Go over the data and copy out each line with "turquoise" in it.

--- EXERCISE MATERIALS Enclosed Below ---

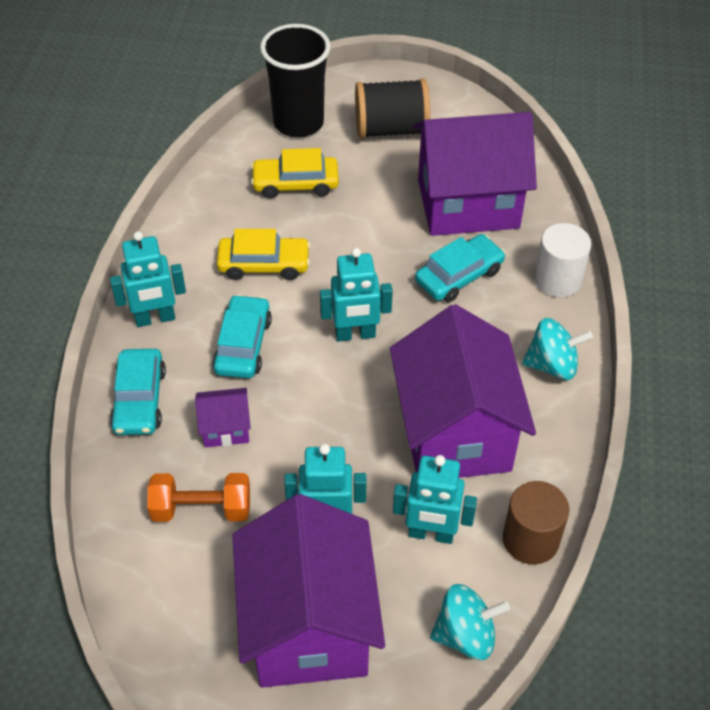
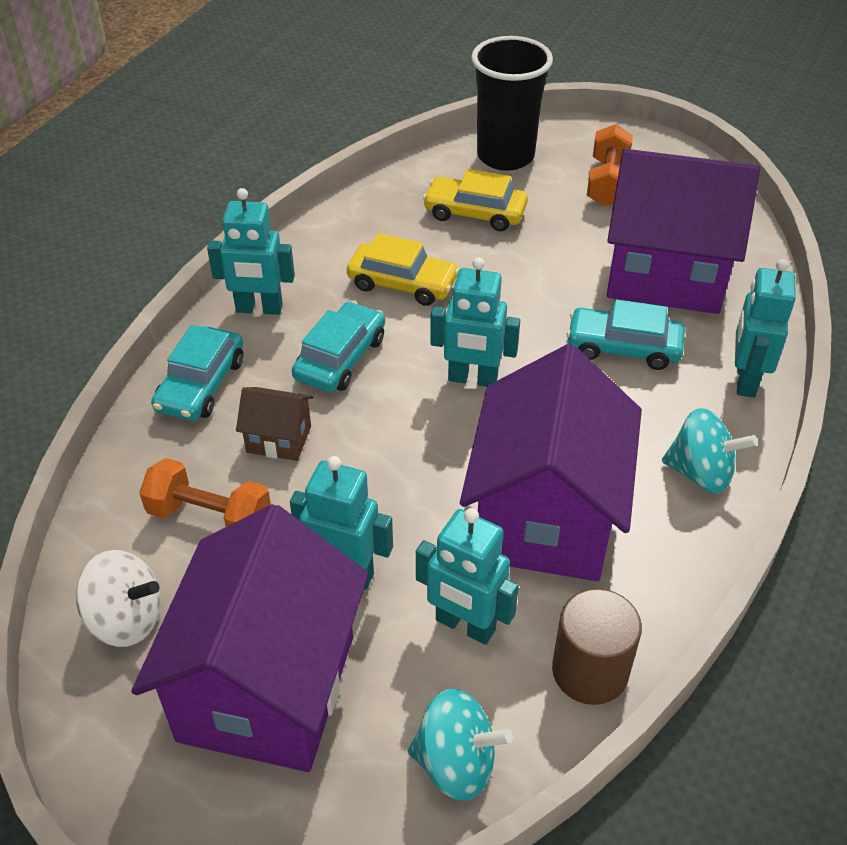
camera: 20 degrees right, 5 degrees down
(176, 609) = (126, 619): none -> white spinning top
(225, 429) = (279, 439): purple house -> brown house
(391, 129) = (607, 183): black spool -> orange dumbbell
(459, 276) = (623, 347): turquoise car -> turquoise car turned 150 degrees counterclockwise
(557, 279) = (745, 380): white cylinder -> turquoise robot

--- End of Enclosed EXERCISE MATERIALS ---

SOLUTION FOR THIS EXERCISE —
(459, 276) = (623, 347): turquoise car -> turquoise car turned 150 degrees counterclockwise
(557, 279) = (745, 380): white cylinder -> turquoise robot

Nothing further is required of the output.